=== DATASET CONTENT ===

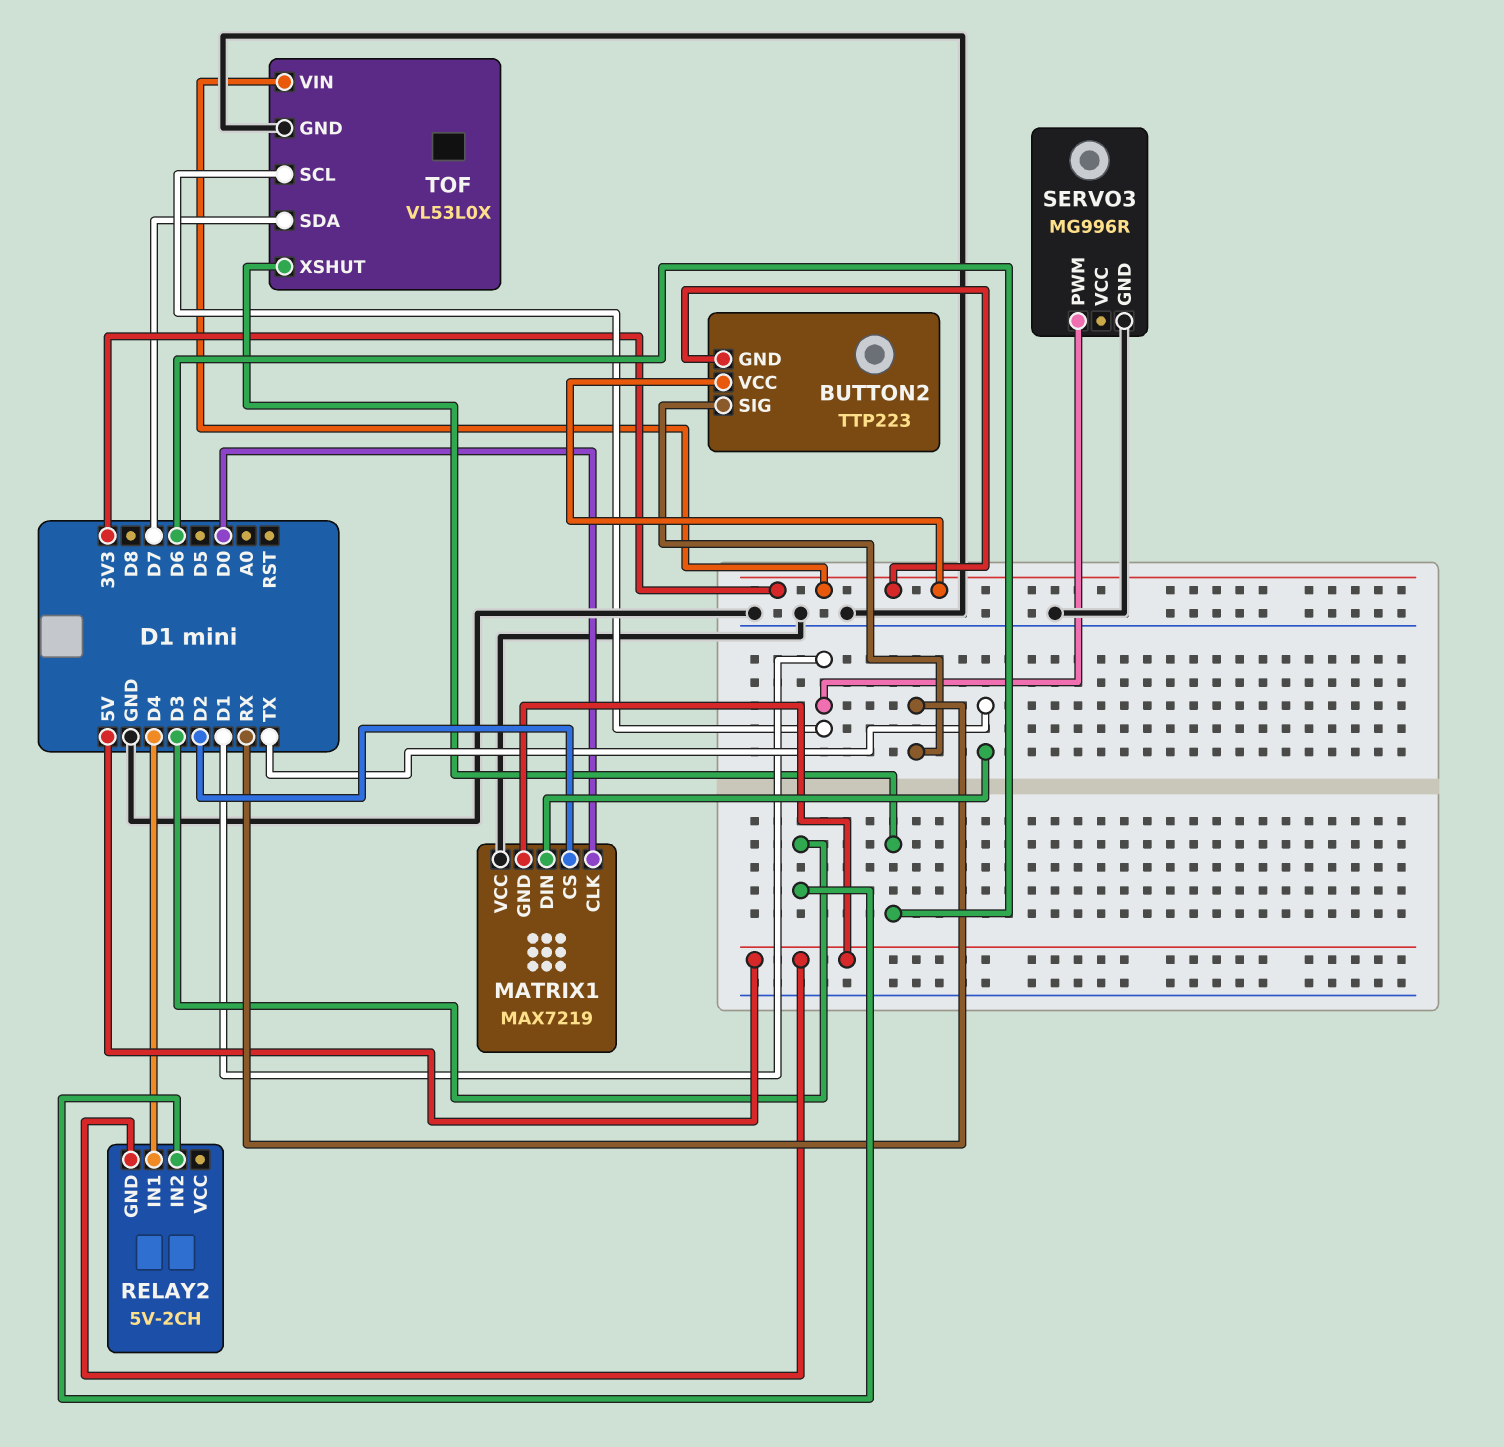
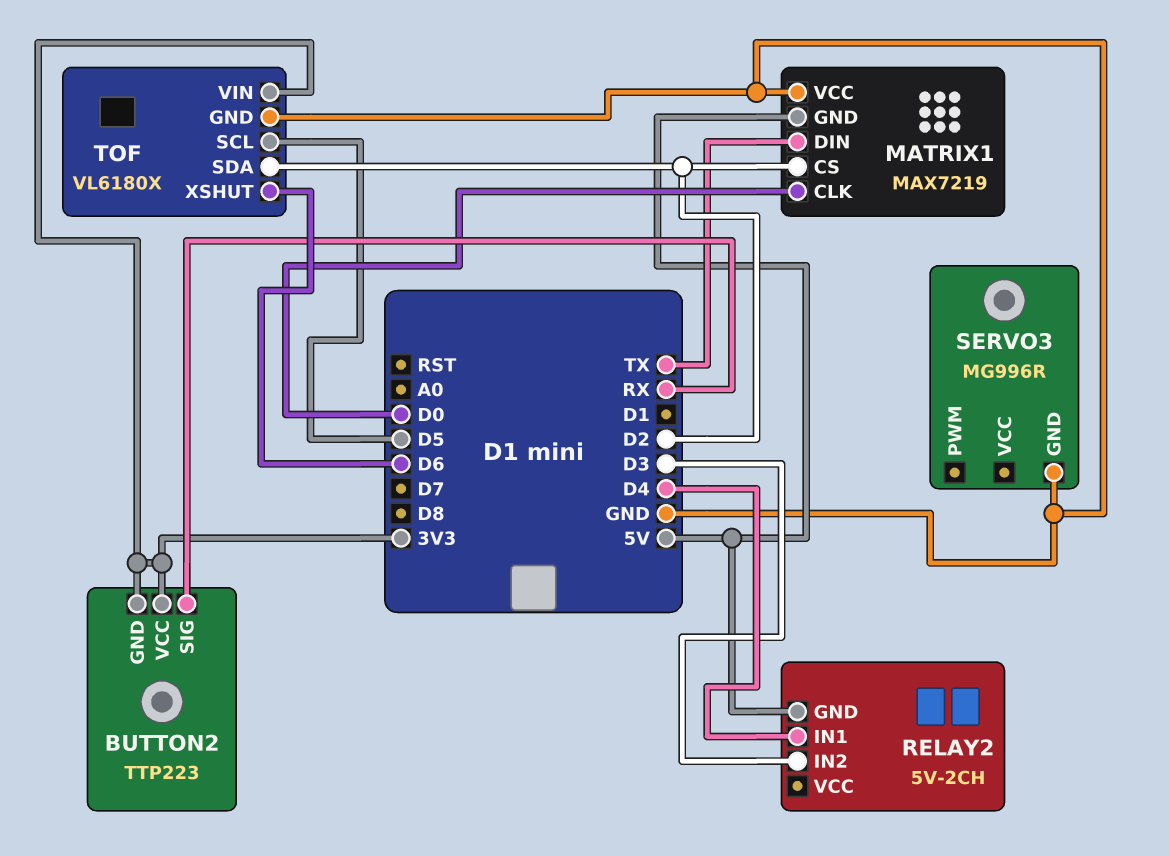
SERVO3 pin PWM: D1 -> none
TOF: VL53L0X -> VL6180X
TOF pin SCL: D1 -> D5
TOF pin SDA: D7 -> D2

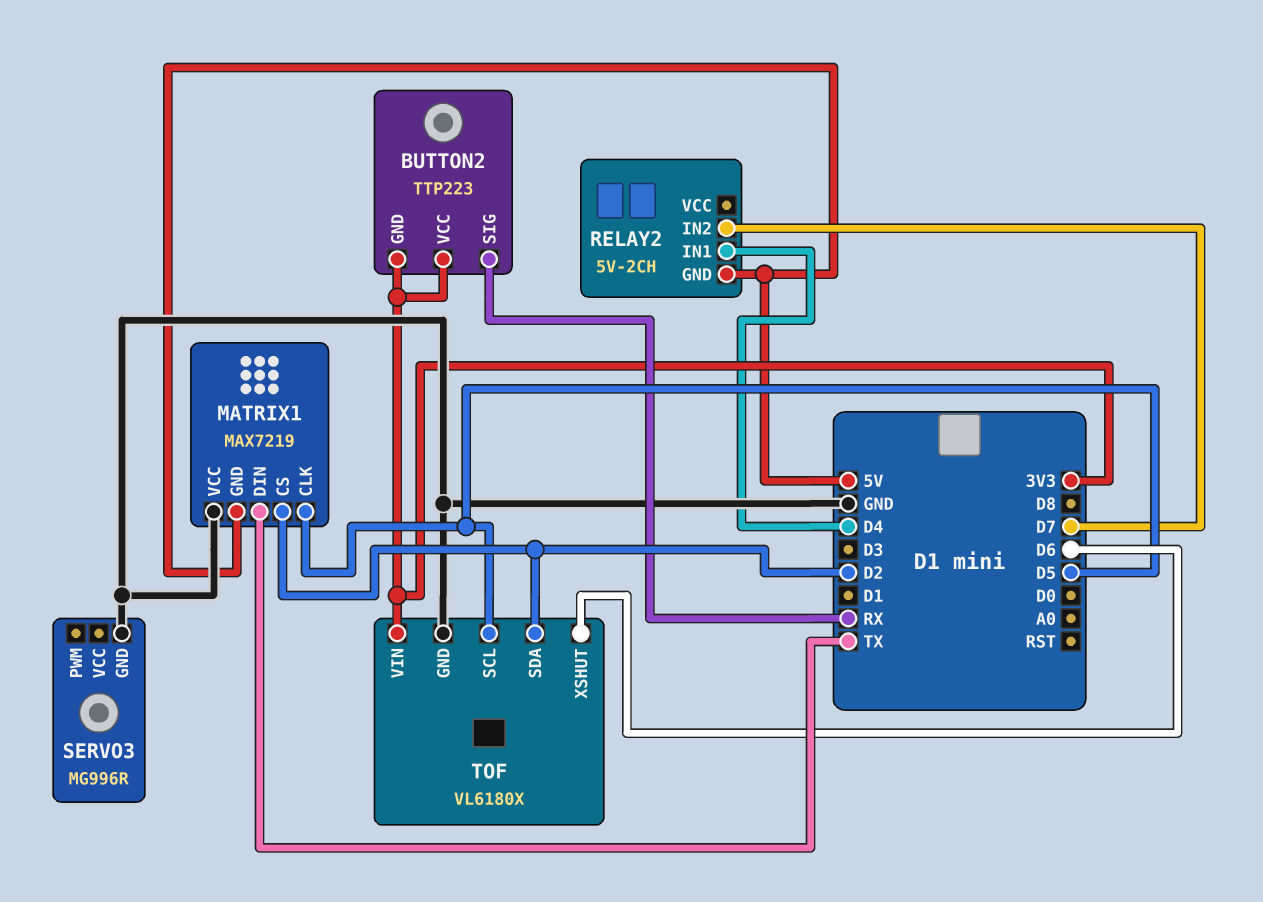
MATRIX1 pin CLK: D0 -> D5
RELAY2 pin IN2: D3 -> D7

===

> **ACTIVITY**:
The answer must restate each entry word for word and contain no images.

> **RESPONSE TO THIS TASK**:
SERVO3 pin PWM: D1 -> none
TOF: VL53L0X -> VL6180X
TOF pin SCL: D1 -> D5
TOF pin SDA: D7 -> D2

MATRIX1 pin CLK: D0 -> D5
RELAY2 pin IN2: D3 -> D7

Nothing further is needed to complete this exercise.